**Exercise prompt**
Count the lines in the rows below that contain the string "behind", treating uppercase and lowercase as different, and give only the number.

(Entries taken from a collection)
·····

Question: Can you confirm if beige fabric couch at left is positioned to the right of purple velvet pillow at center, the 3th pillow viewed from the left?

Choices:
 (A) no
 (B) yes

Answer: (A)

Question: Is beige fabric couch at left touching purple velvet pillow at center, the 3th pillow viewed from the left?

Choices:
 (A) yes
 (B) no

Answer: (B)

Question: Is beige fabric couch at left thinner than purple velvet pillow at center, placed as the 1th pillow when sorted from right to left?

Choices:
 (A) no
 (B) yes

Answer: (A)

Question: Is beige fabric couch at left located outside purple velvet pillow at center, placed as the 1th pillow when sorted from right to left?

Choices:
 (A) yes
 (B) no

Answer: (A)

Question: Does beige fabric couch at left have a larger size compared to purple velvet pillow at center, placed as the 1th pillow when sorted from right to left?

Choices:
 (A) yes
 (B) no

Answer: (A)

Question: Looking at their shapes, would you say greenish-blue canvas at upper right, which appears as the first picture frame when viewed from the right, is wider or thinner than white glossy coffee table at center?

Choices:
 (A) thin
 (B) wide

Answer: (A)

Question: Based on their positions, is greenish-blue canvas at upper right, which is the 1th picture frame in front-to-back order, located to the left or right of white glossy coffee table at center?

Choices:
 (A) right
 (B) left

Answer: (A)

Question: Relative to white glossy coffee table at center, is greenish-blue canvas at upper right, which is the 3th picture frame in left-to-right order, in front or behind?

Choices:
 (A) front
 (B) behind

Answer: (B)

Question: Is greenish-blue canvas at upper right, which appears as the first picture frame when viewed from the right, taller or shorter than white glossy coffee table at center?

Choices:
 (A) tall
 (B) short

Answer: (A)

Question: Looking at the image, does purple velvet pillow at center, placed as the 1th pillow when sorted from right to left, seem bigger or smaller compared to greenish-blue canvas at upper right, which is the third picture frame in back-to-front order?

·····

**Task output**
2